■ SUPPLIED ENTRIES ■
────────
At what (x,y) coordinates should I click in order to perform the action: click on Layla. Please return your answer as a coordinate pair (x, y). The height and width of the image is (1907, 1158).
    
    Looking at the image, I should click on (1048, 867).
────────
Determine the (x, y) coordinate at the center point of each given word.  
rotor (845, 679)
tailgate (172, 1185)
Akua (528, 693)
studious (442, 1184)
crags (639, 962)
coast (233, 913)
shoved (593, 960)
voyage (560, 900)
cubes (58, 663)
────────
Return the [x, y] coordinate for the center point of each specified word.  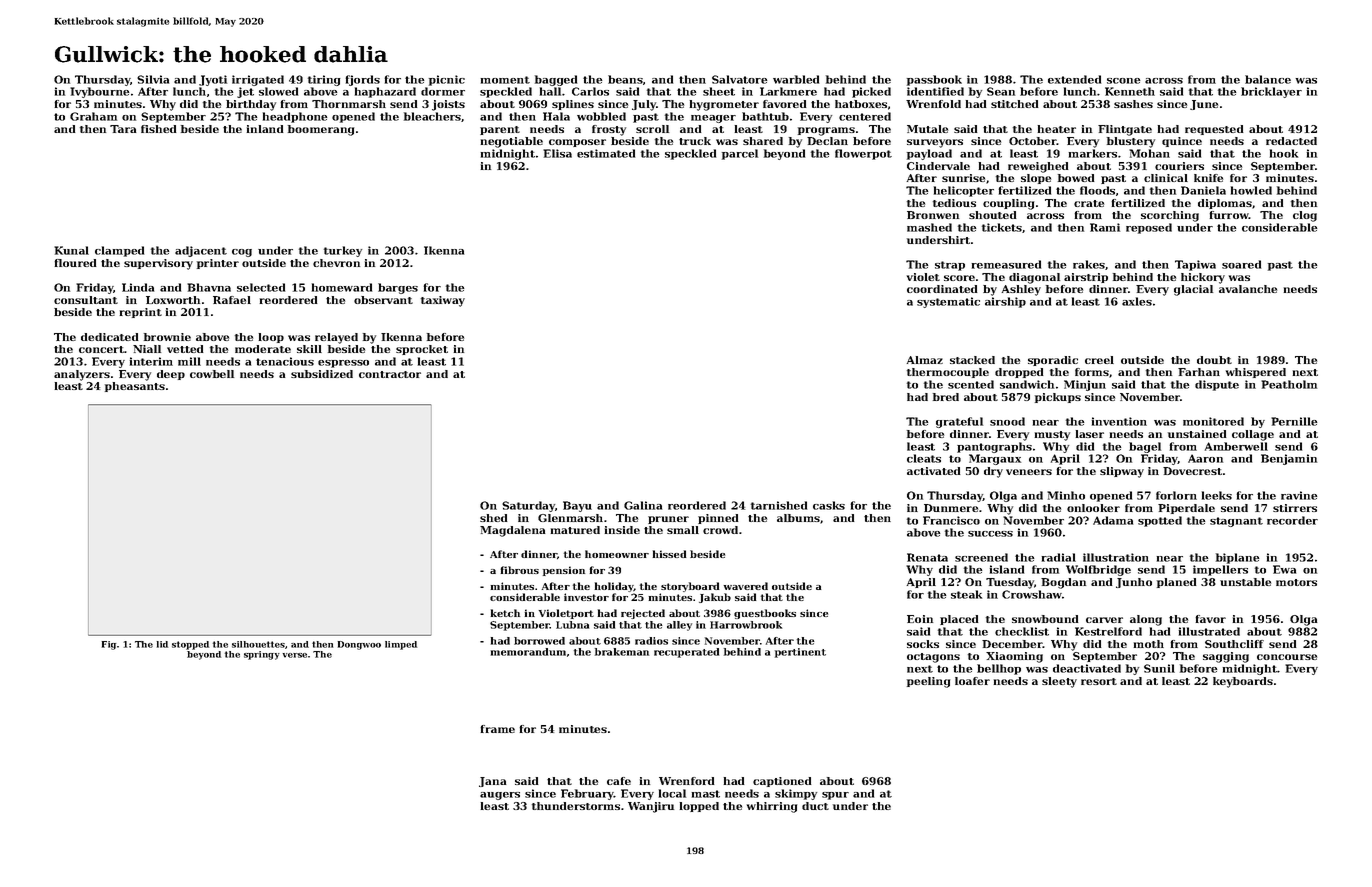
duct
────────
■ WHAT IS NEEDED ■
Pull out every line of the entries above that contains the word "click" and copy each one.

■ EXERCISE OUTPUT ■
At what (x,y) coordinates should I click in order to perform the action: click on Layla. Please return your answer as a coordinate pair (x, y). The height and width of the image is (1907, 1158).
    Looking at the image, I should click on (1048, 867).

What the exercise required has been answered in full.